EXERCISE DIRECTIONS ▸ Copy, from the entries below, each line where the word "tile" can be found.

##### INPUT MATERIAL #####

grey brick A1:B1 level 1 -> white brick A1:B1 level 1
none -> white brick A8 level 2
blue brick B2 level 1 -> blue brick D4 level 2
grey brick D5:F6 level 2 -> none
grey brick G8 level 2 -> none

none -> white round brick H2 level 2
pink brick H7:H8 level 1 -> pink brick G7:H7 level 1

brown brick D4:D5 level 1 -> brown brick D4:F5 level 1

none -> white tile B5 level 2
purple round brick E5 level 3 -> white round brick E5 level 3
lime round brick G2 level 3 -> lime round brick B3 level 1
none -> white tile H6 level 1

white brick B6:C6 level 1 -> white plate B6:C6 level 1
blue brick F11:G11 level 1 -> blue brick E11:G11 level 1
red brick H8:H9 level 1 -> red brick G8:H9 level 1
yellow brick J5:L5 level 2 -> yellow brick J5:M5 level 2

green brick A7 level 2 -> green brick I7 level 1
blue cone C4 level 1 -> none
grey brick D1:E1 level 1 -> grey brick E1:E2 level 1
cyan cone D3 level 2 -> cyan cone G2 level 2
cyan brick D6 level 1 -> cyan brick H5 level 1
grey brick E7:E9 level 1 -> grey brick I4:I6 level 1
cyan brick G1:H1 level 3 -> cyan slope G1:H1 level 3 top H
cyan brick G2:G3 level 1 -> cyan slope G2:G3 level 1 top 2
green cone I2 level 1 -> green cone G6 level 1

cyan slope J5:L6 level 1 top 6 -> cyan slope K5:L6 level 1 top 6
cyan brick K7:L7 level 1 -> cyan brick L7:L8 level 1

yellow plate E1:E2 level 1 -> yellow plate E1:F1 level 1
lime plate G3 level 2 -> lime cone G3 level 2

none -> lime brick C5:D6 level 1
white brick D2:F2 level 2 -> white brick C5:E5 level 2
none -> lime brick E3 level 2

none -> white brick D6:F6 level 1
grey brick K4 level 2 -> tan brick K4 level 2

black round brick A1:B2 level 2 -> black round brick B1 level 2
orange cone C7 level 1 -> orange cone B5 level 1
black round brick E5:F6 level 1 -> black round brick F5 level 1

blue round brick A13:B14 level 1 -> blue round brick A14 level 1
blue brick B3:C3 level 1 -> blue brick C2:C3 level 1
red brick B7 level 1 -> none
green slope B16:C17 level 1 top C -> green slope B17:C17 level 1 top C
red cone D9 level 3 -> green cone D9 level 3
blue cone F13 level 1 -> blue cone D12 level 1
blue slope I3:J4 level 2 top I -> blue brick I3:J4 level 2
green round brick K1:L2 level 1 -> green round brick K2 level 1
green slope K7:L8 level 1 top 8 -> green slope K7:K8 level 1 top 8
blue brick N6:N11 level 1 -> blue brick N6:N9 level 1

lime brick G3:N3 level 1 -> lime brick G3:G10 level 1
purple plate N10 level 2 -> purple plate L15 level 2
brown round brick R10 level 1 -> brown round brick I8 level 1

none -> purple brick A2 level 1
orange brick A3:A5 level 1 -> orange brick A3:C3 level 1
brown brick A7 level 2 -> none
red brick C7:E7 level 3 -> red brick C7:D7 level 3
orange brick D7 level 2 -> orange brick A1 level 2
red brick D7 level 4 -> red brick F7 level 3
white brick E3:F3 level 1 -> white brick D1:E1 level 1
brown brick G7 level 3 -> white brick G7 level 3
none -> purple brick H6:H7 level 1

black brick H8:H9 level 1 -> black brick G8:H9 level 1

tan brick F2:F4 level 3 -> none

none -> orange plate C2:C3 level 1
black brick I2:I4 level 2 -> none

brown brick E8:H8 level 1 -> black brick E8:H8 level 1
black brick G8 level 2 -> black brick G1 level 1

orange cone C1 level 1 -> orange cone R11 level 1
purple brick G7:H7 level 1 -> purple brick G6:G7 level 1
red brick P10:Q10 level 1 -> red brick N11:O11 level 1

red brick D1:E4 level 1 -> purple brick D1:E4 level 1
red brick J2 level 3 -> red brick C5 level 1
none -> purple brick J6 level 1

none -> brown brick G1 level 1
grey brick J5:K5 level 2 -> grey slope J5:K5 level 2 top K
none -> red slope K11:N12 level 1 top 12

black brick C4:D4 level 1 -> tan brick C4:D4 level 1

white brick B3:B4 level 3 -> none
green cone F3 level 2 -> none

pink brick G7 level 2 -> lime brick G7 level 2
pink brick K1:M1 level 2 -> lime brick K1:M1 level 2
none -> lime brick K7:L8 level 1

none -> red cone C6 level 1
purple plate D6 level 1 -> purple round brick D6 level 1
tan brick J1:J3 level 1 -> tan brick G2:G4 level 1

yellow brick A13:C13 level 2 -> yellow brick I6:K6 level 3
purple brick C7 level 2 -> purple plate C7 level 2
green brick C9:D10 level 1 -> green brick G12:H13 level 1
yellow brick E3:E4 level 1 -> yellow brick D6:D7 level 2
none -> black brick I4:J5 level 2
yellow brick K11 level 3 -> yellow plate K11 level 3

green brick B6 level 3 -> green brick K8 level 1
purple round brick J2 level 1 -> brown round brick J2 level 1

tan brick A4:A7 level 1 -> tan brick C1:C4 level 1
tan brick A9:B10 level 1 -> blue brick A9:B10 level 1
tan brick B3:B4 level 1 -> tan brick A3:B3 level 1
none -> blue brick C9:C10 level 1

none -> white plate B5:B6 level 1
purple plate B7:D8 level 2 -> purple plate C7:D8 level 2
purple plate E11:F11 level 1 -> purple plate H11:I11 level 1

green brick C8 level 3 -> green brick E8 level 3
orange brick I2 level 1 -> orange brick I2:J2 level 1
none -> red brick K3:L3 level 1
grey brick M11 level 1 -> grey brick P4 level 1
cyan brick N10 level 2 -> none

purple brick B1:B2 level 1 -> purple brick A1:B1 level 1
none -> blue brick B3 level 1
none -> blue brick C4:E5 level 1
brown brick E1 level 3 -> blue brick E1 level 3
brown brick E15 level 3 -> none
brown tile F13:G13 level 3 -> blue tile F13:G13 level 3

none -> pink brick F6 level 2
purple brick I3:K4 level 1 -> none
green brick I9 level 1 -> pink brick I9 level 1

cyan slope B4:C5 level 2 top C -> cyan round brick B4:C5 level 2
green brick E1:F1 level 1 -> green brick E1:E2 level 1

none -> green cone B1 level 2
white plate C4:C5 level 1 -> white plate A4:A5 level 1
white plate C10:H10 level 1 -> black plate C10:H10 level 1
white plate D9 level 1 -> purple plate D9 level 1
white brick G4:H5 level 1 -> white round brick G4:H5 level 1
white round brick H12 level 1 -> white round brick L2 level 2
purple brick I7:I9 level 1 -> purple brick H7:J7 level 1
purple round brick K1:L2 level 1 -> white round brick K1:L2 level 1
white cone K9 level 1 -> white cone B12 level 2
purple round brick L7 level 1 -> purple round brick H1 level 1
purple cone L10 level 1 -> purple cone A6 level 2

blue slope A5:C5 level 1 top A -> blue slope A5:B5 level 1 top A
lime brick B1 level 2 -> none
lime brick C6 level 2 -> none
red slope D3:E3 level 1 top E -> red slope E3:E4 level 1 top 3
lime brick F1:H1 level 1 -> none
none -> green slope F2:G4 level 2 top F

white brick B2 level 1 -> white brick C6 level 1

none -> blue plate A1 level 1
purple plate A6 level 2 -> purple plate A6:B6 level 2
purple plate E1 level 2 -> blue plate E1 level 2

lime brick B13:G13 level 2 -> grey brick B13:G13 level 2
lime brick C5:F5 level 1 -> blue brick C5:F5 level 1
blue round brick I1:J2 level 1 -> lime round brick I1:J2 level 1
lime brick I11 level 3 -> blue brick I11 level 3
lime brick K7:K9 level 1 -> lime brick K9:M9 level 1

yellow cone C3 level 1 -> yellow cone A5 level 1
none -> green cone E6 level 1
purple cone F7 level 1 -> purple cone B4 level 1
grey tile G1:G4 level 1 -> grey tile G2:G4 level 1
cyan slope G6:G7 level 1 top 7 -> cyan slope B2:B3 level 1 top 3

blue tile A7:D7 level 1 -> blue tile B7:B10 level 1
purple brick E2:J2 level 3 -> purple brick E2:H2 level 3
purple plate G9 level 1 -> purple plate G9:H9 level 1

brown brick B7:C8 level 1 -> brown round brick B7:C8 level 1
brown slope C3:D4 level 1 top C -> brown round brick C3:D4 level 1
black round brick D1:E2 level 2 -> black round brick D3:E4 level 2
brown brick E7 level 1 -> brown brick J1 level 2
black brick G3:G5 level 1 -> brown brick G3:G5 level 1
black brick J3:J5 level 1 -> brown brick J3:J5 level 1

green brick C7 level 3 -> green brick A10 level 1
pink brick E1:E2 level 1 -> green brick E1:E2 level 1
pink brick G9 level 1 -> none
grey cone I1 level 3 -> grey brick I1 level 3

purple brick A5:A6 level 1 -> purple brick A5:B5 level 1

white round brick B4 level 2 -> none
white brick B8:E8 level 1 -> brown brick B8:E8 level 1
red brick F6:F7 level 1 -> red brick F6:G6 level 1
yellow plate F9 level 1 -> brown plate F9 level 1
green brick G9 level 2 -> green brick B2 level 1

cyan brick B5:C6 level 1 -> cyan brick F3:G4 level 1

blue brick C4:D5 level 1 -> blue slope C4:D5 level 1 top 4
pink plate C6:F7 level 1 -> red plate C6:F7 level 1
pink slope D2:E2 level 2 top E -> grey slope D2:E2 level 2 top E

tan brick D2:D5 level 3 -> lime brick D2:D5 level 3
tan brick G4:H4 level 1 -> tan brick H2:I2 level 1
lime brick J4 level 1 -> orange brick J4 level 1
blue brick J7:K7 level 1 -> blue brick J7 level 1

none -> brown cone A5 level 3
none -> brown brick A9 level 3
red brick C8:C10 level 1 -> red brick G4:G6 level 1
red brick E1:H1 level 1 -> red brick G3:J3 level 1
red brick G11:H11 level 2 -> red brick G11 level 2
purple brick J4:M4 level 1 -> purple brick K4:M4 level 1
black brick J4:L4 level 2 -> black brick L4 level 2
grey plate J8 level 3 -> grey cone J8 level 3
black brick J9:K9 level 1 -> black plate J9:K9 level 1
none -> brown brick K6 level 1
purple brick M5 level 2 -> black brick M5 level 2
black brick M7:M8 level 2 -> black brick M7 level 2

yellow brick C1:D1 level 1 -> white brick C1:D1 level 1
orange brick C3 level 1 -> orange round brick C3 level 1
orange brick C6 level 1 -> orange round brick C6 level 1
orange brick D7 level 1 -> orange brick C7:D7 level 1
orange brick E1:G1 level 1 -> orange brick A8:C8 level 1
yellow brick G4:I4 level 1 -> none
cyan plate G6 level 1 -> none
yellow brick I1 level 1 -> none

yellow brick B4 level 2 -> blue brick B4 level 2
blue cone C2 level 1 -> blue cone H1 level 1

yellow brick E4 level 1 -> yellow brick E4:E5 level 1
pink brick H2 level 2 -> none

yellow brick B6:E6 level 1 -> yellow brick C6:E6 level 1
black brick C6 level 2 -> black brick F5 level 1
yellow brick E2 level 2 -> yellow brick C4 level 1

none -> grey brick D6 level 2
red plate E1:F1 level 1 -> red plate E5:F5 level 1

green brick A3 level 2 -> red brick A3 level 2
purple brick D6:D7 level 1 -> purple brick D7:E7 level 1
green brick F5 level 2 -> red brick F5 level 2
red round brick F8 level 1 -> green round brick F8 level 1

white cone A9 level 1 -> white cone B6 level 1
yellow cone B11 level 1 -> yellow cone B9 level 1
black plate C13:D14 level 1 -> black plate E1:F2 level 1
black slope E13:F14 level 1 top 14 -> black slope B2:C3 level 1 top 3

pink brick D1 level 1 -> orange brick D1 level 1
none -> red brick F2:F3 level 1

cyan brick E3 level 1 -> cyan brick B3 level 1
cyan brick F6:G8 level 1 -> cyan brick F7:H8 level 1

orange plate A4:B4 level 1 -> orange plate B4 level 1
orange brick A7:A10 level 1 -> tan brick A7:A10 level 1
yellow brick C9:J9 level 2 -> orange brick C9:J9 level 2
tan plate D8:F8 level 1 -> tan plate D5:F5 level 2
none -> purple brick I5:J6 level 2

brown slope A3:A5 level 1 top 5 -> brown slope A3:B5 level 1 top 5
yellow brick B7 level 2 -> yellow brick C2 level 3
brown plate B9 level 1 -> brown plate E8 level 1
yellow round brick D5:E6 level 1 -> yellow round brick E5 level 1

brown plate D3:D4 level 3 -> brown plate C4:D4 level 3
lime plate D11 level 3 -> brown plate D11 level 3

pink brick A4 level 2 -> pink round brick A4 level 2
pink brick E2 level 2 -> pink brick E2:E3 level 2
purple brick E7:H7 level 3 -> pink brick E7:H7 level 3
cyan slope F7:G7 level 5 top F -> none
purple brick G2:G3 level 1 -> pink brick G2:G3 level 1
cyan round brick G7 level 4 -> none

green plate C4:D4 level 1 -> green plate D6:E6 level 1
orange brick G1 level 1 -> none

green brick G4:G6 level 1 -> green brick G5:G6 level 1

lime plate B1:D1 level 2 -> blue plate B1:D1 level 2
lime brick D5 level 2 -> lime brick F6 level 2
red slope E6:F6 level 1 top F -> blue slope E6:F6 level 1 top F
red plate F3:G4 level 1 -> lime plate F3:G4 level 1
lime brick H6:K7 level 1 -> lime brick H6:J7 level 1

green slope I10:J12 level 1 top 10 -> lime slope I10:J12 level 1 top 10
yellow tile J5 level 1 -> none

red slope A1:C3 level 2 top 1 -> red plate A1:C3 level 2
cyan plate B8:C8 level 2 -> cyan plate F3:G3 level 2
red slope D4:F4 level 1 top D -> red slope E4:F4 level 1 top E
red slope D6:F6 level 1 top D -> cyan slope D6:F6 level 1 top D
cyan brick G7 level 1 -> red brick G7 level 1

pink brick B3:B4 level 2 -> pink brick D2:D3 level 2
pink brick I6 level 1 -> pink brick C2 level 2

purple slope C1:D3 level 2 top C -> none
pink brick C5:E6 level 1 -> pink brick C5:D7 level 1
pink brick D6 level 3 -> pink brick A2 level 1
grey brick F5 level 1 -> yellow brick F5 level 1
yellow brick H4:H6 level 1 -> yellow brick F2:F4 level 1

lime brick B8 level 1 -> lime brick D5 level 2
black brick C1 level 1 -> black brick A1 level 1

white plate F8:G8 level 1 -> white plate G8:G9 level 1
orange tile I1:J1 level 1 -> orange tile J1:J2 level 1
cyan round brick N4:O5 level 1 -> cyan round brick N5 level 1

#####

TASK SOLUTION ▸
none -> white tile B5 level 2
none -> white tile H6 level 1
brown tile F13:G13 level 3 -> blue tile F13:G13 level 3
grey tile G1:G4 level 1 -> grey tile G2:G4 level 1
blue tile A7:D7 level 1 -> blue tile B7:B10 level 1
yellow tile J5 level 1 -> none
orange tile I1:J1 level 1 -> orange tile J1:J2 level 1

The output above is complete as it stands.